Problem details = Where the records below show the word "down" in a line, please copy that line.

[Object state change records]
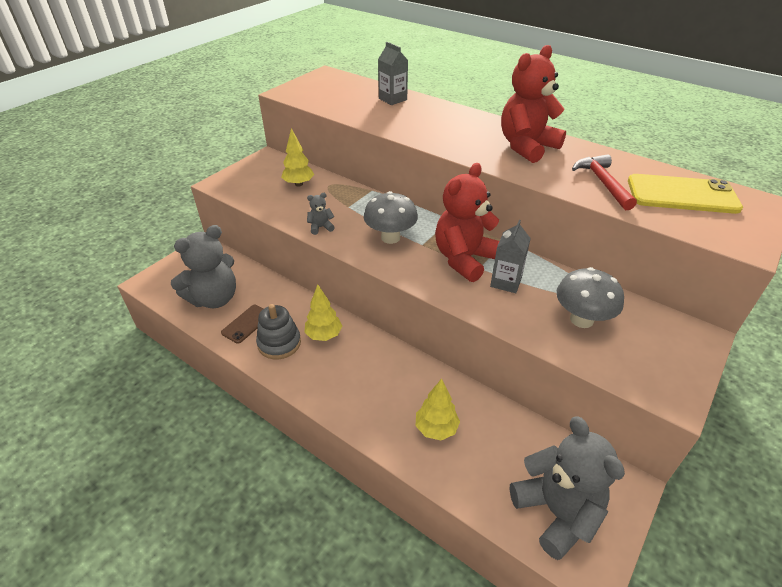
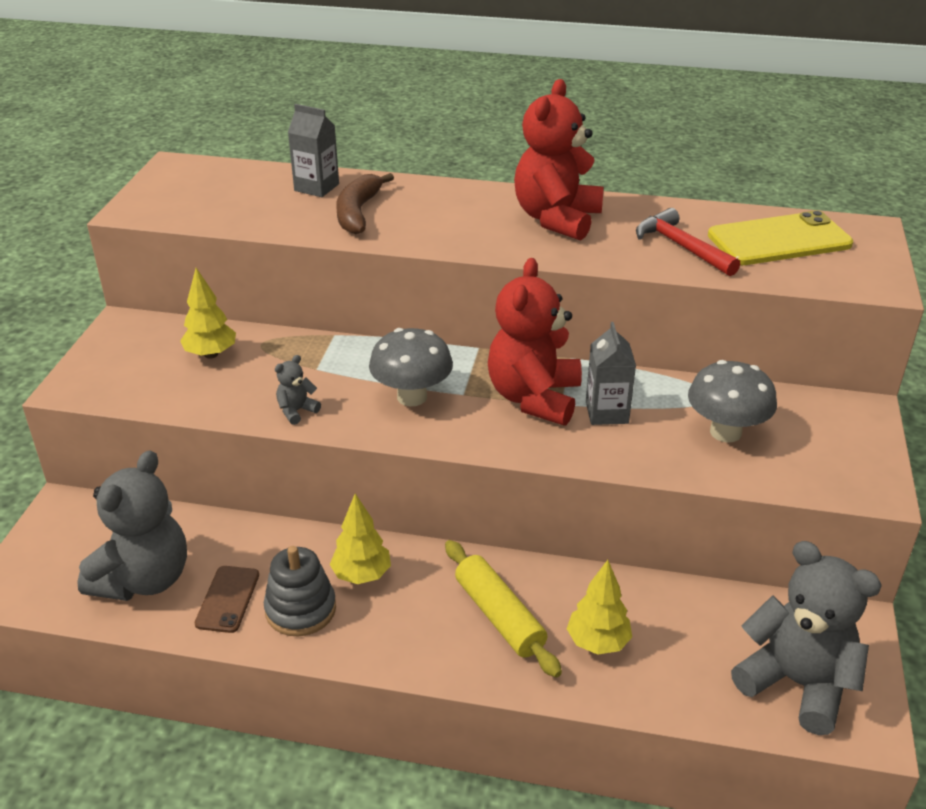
camera: 25 degrees left, 5 degrees down
none -> brown banana [336,173,394,234]
none -> yellow rolling pin [445,540,562,678]

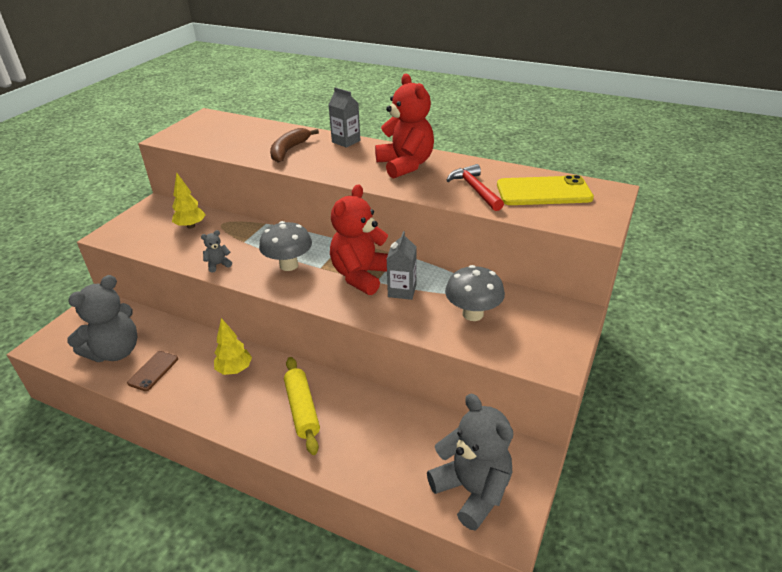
camera: 15 degrees right, 0 degrees up
grey stacking toy [264,546,336,636] -> none
grey carton [288,104,339,197] -> grey carton moved to [328,87,361,148]
red teddy bear [514,79,603,241] -> red teddy bear turned 120 degrees clockwise [375,73,434,179]
yellow tree [567,560,632,655] -> none

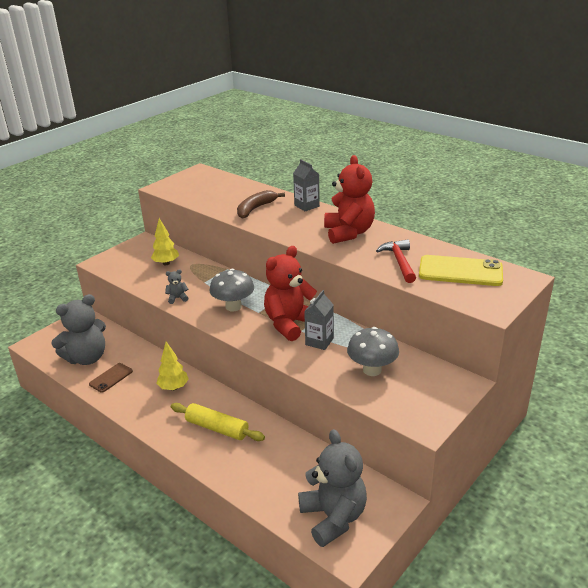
camera: 15 degrees right, 5 degrees down
yellow rolling pin [284,357,320,455] -> yellow rolling pin turned 60 degrees counterclockwise [171,403,265,441]

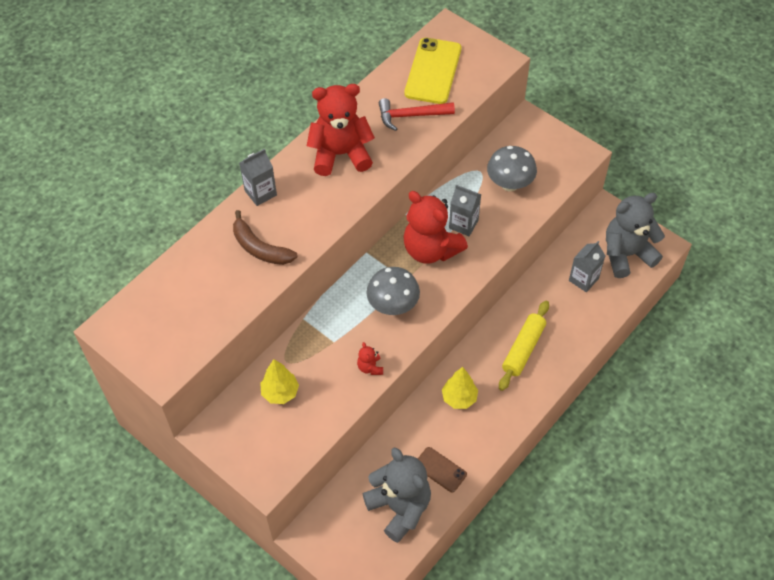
camera: 90 degrees left, 25 degrees up
grey teddy bear [165,269,188,304] -> red teddy bear [357,342,383,375]
none -> grey carton [569,241,605,292]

Answer space =
camera: 25 degrees left, 5 degrees down
camera: 15 degrees right, 5 degrees down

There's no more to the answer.